**WHAT IS EXPECTED**
Go to the line below that contains "gray line: (160, 78) -> (124, 61), turned -49". From there to the end of the records, reproduce each line exactly, except the pictures.

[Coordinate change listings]
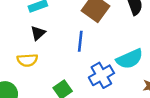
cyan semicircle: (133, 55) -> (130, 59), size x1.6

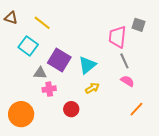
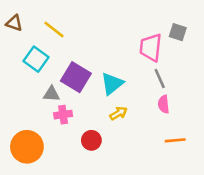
pink semicircle: (127, 81) -> (164, 104), turned -128
orange line: (136, 109) -> (175, 140), turned 42

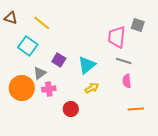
purple square: (76, 77) -> (59, 60), size x0.6
gray line: (160, 78) -> (124, 61), turned -49
gray triangle: (51, 94) -> (40, 73), turned -40
orange circle: (27, 147) -> (22, 88), moved

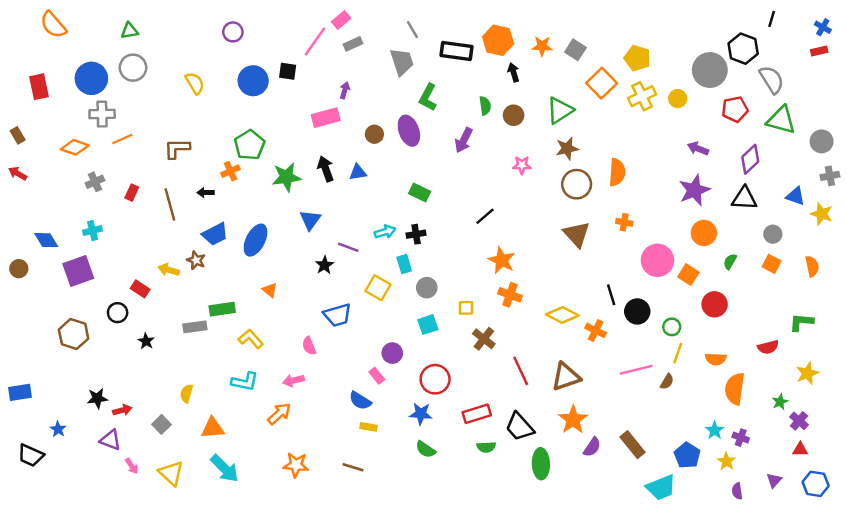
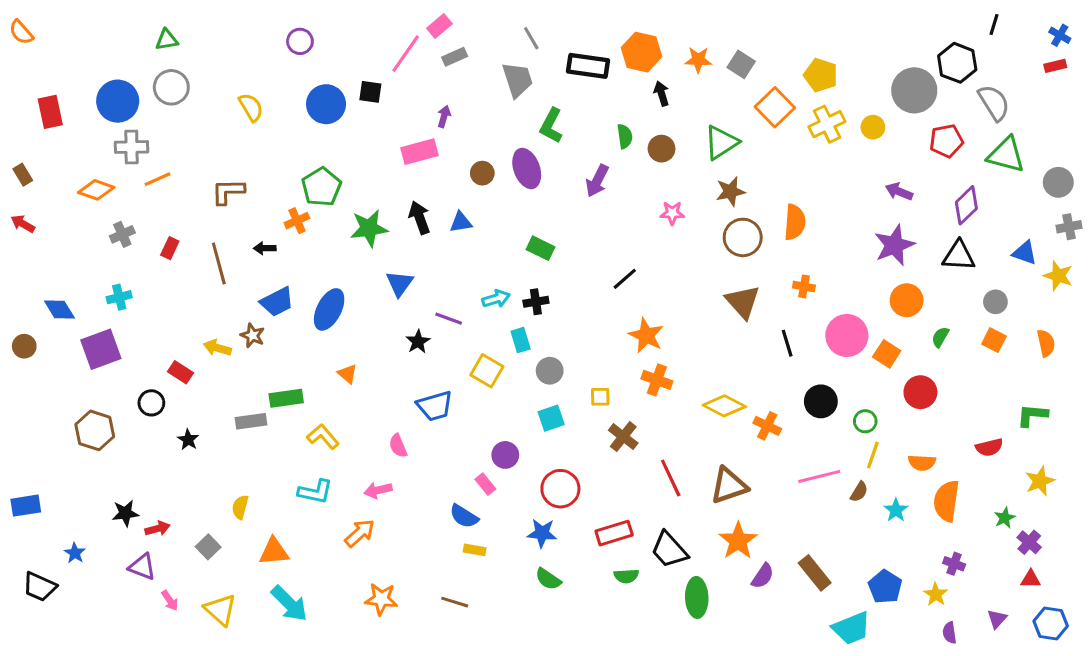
orange semicircle: (53, 25) -> (21, 32), moved, size x0.7
black line: (611, 295) -> (787, 343), moved
cyan star: (715, 430) -> (896, 510), moved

**REPLY**
gray line: (160, 78) -> (124, 61), turned -49
gray triangle: (51, 94) -> (40, 73), turned -40
orange circle: (27, 147) -> (22, 88), moved

orange semicircle: (53, 25) -> (21, 32), moved, size x0.7
black line: (611, 295) -> (787, 343), moved
cyan star: (715, 430) -> (896, 510), moved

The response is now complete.